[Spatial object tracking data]
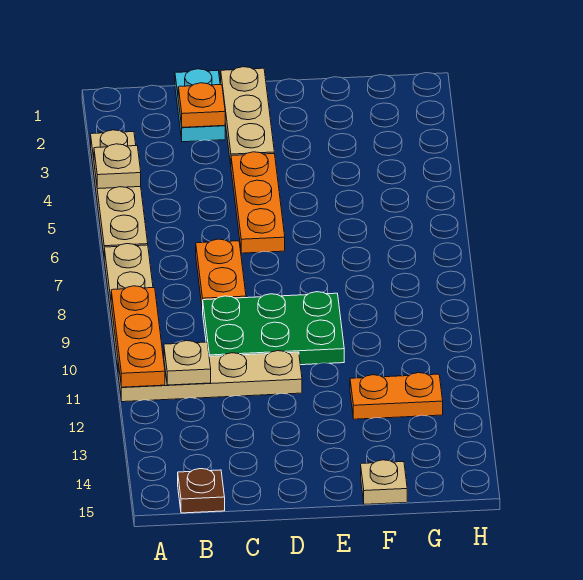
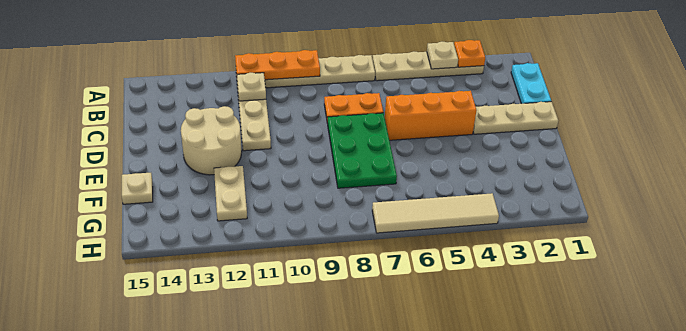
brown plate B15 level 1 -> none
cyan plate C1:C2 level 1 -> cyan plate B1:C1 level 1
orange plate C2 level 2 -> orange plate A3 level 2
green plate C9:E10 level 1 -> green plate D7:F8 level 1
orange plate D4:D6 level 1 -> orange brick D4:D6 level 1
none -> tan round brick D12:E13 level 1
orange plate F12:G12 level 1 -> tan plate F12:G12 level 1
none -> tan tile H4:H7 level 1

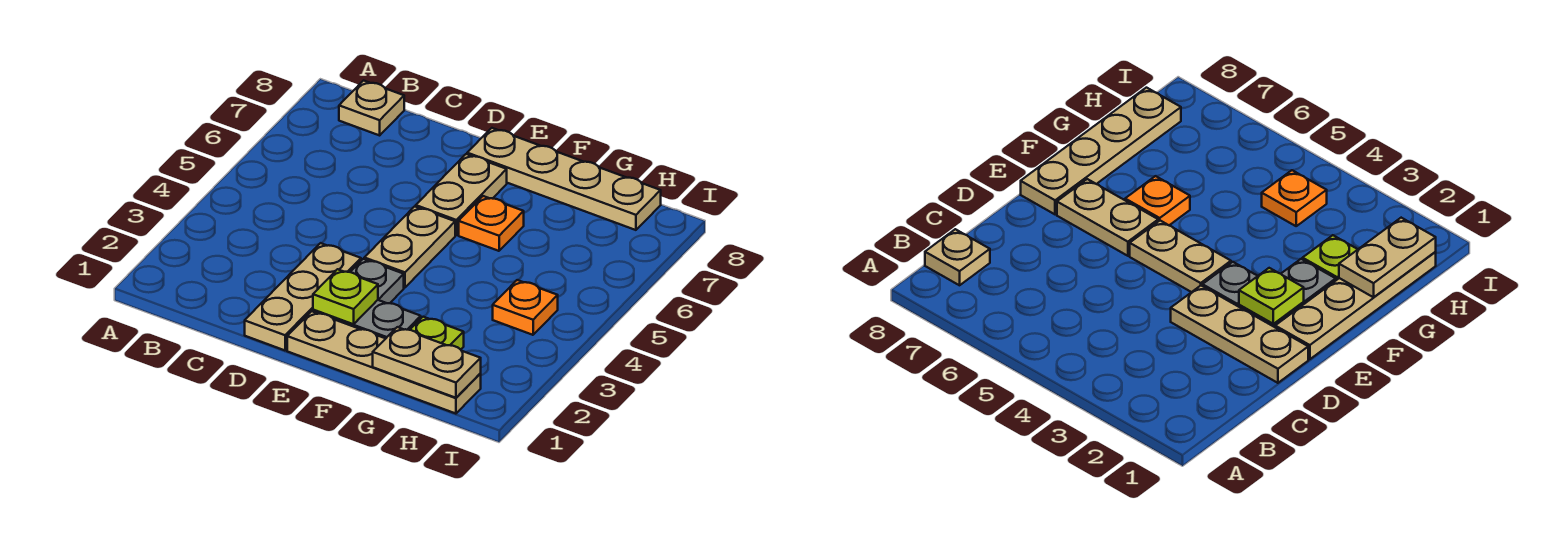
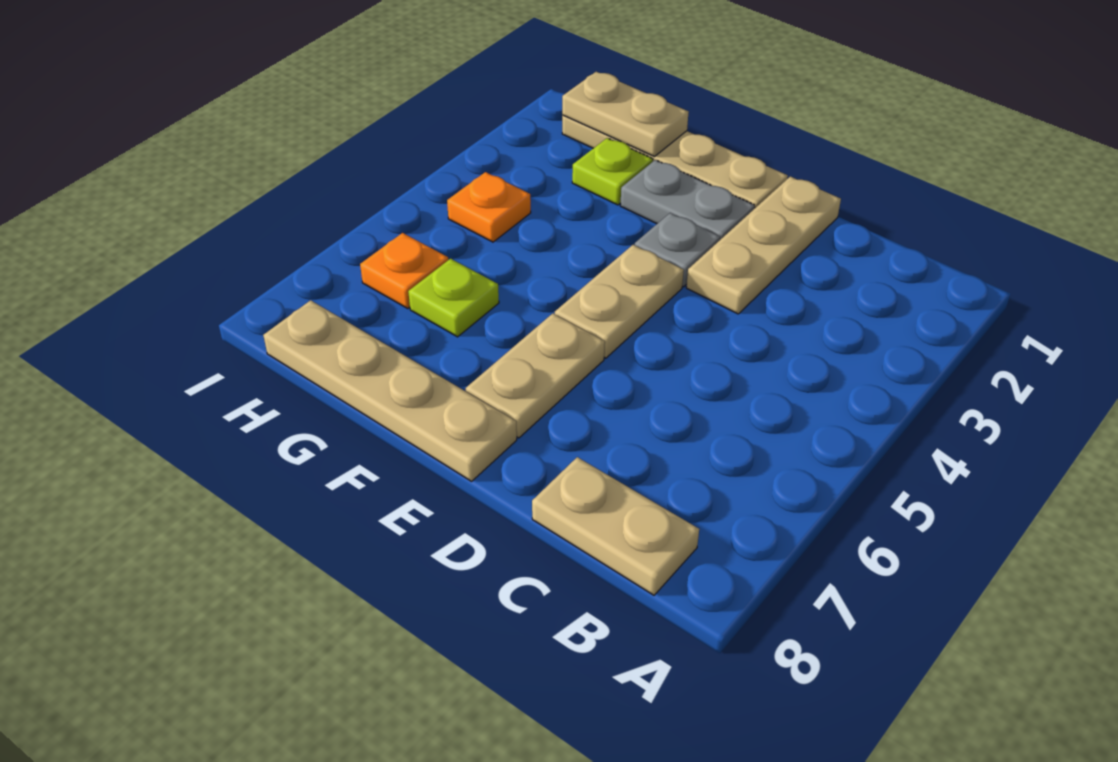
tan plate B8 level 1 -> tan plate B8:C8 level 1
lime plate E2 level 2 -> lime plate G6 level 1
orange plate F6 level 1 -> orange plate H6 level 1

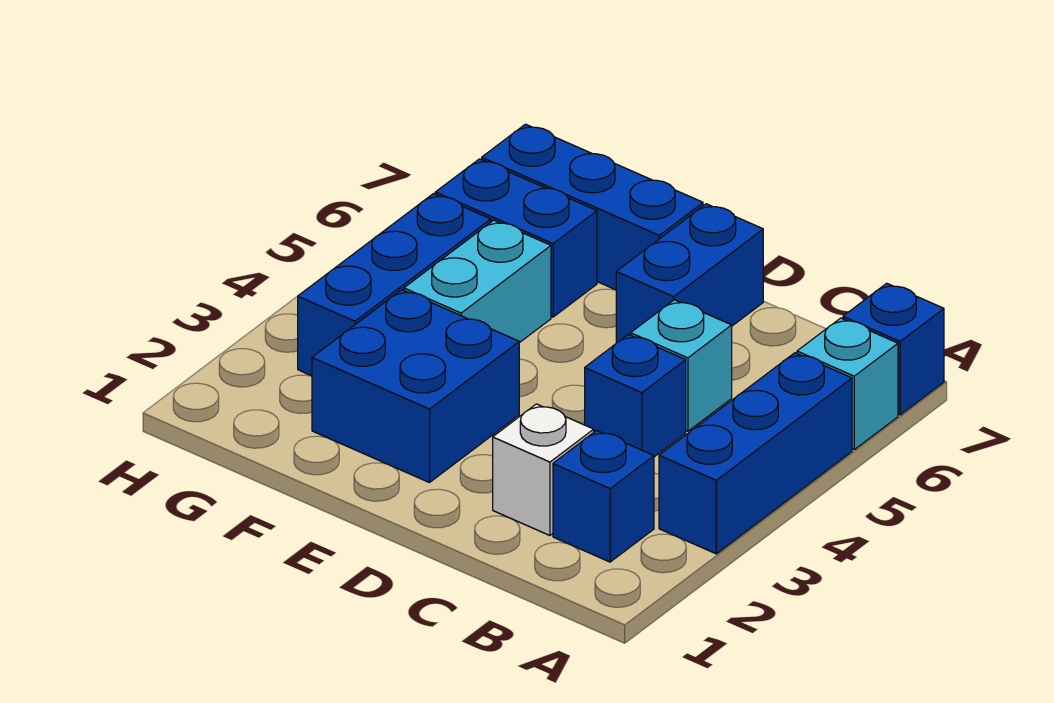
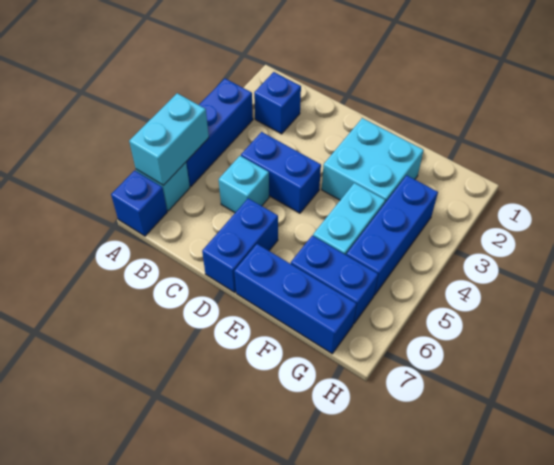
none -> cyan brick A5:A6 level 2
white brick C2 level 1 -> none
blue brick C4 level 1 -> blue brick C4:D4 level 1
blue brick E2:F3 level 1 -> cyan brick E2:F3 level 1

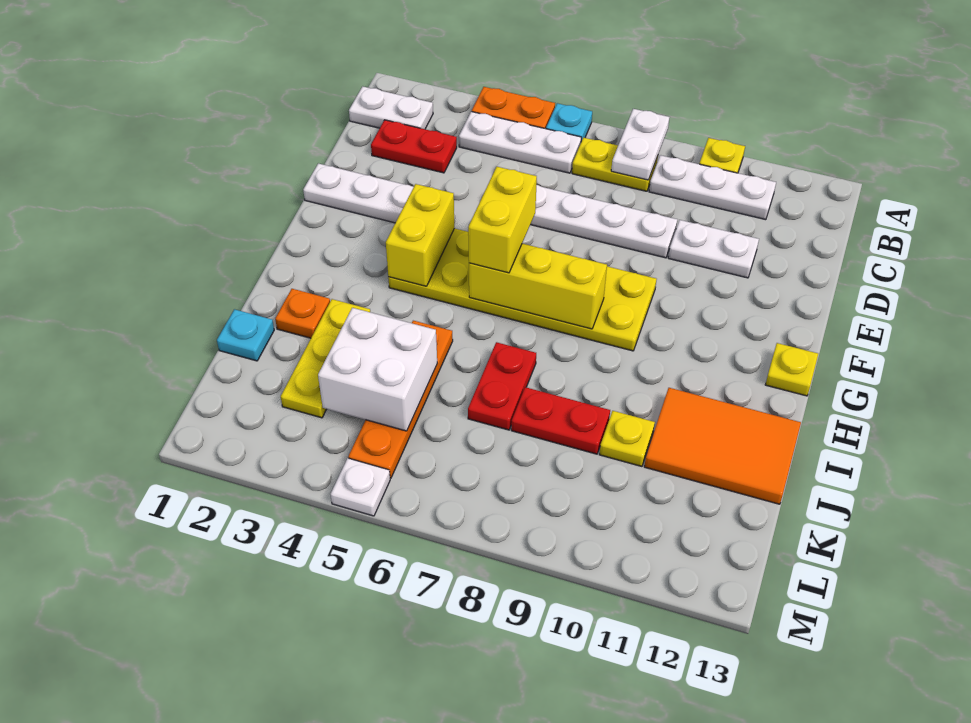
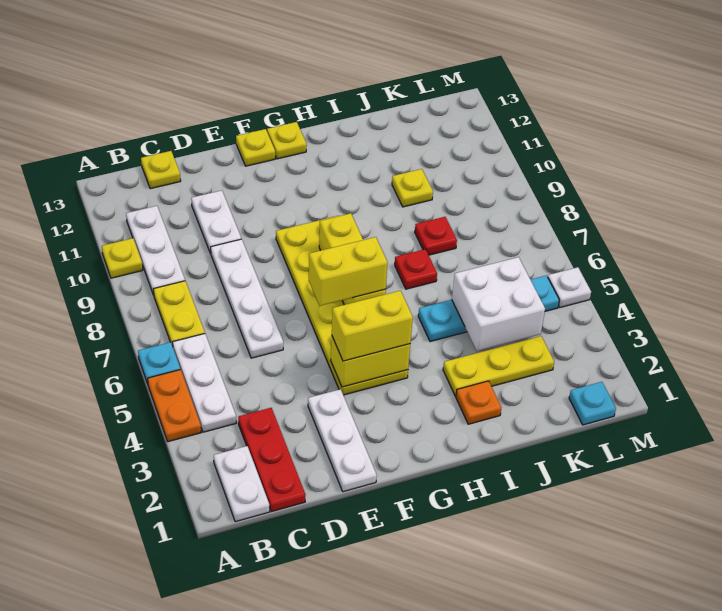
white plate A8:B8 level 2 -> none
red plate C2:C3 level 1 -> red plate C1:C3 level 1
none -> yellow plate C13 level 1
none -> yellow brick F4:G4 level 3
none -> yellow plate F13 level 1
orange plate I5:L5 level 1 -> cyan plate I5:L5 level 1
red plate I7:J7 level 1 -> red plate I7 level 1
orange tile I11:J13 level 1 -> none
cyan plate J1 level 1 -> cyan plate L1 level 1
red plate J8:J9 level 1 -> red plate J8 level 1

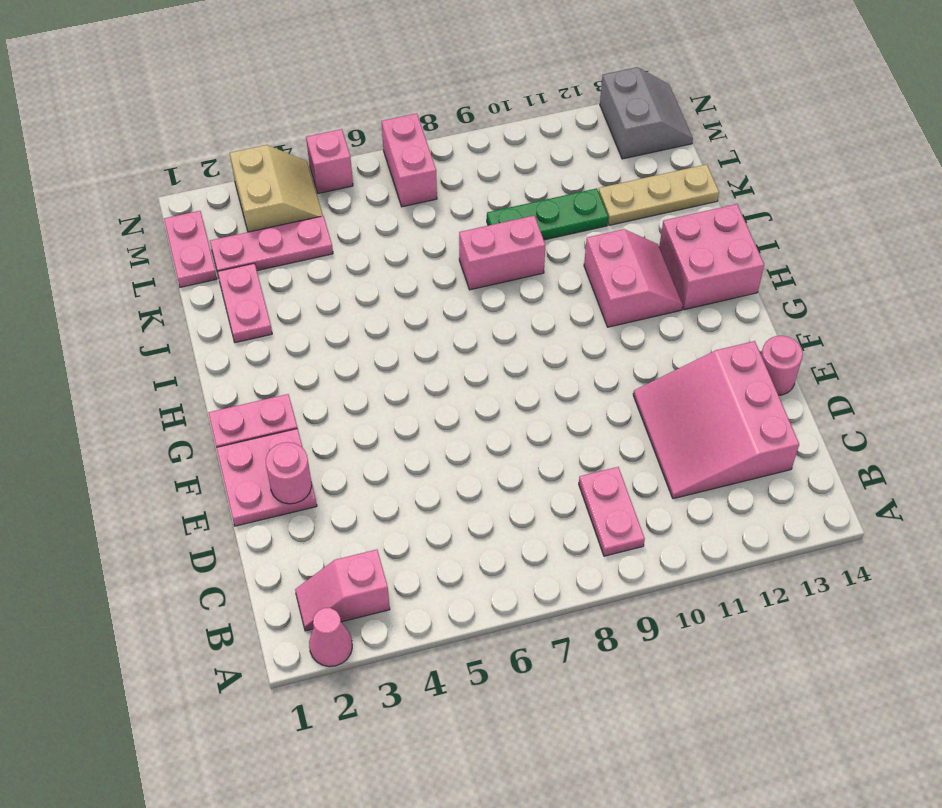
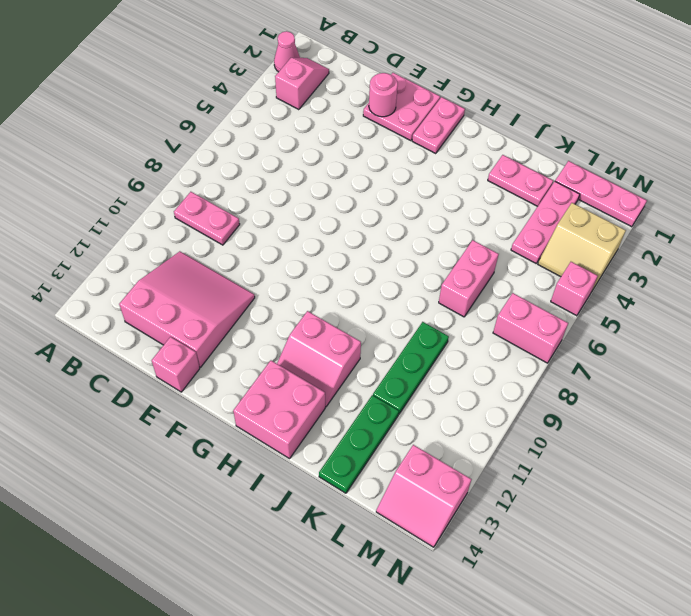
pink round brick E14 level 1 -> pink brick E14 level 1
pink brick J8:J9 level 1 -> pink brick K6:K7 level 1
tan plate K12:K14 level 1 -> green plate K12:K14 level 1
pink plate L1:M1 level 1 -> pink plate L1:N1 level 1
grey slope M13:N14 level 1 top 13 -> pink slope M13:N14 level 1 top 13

■ The problem
Which of the lines above hold the string "white"? Copy each one.

■ The answer
white brick C2 level 1 -> none
white plate A8:B8 level 2 -> none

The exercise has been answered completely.